● Data listing:
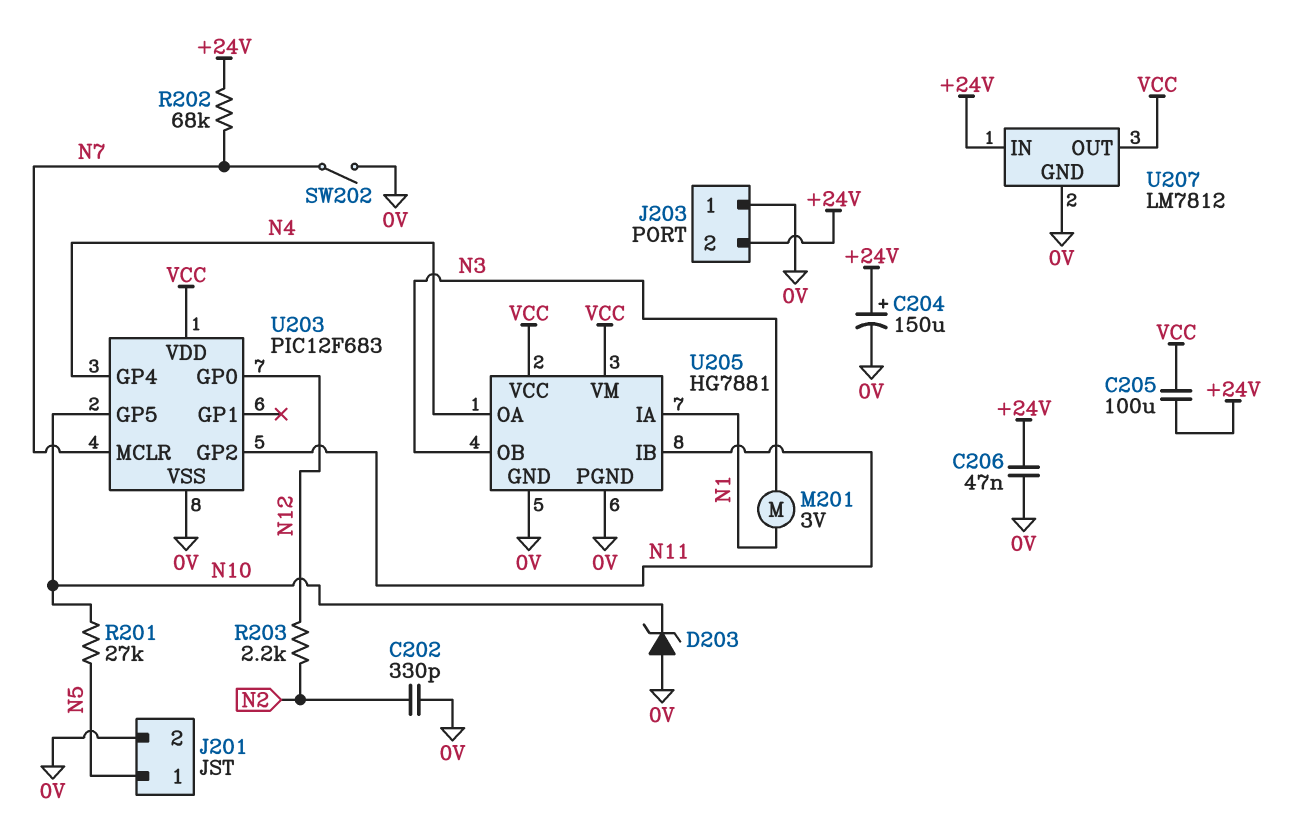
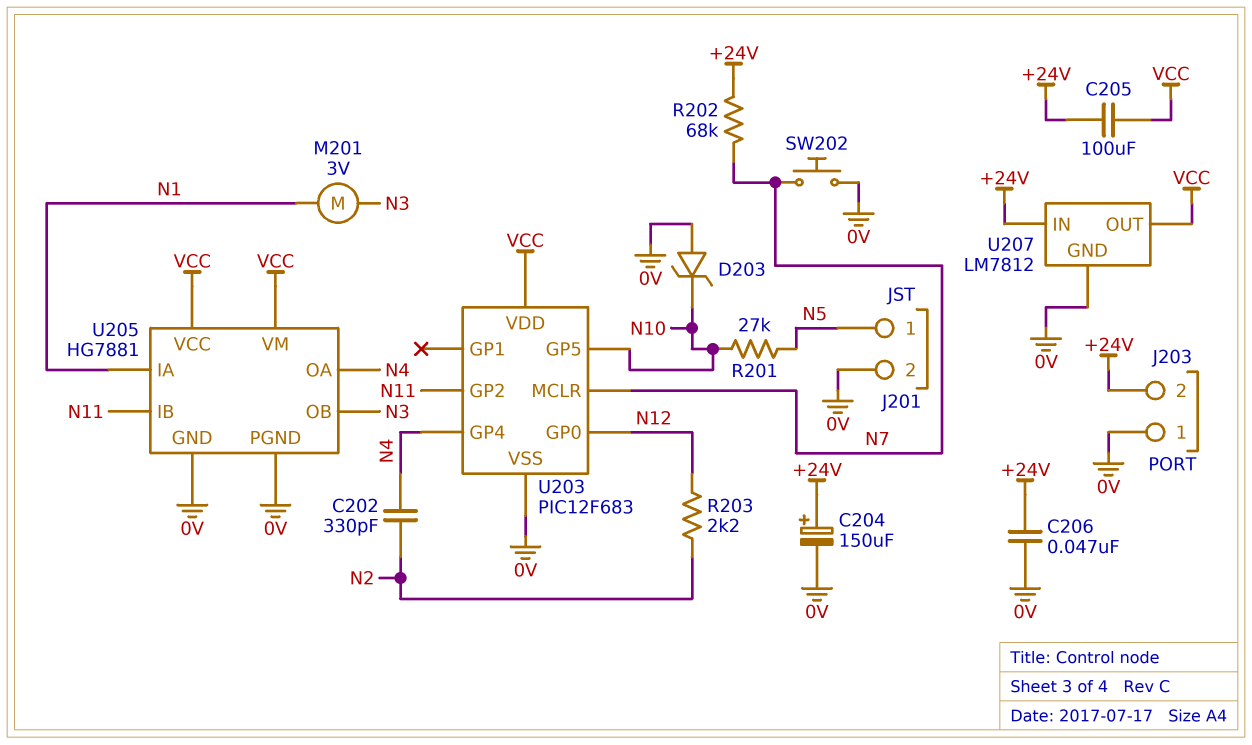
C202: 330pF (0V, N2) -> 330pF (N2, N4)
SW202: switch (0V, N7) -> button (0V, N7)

--

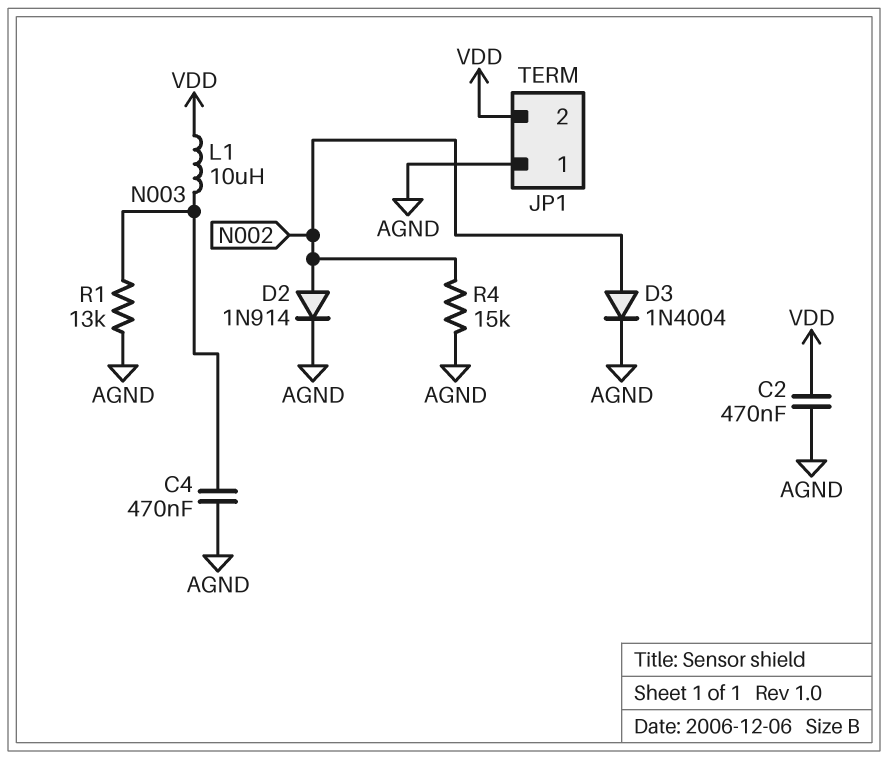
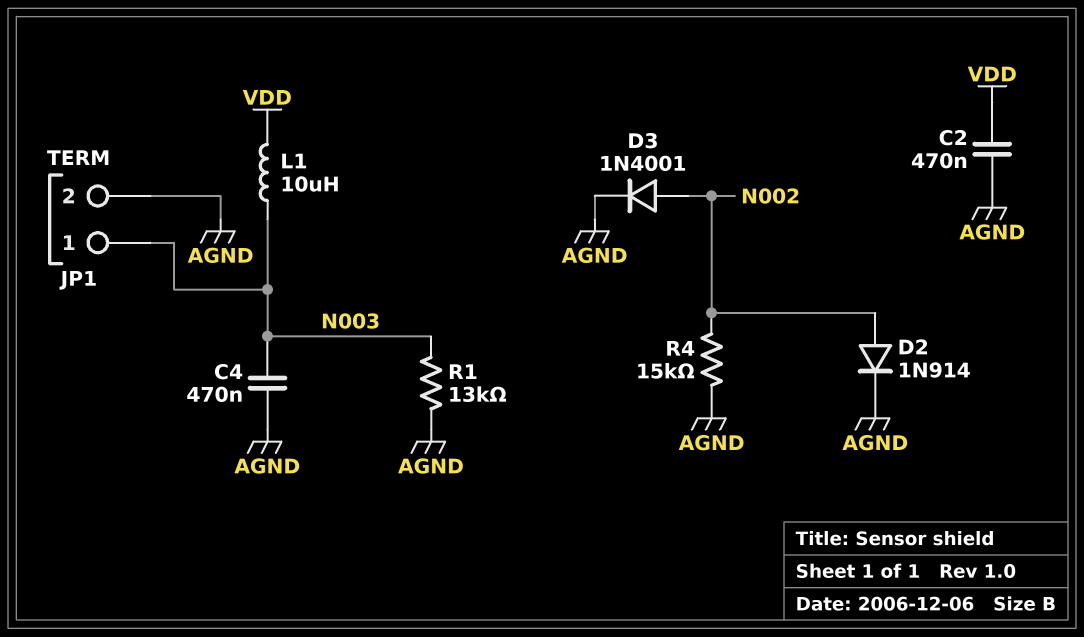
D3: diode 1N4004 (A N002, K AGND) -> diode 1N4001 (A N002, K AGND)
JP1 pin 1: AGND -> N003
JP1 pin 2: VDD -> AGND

● Aim of the exercise: Search the entries for the string "AGND" and return each line where it turns up.

● Answer to the problem:
D3: diode 1N4004 (A N002, K AGND) -> diode 1N4001 (A N002, K AGND)
JP1 pin 1: AGND -> N003
JP1 pin 2: VDD -> AGND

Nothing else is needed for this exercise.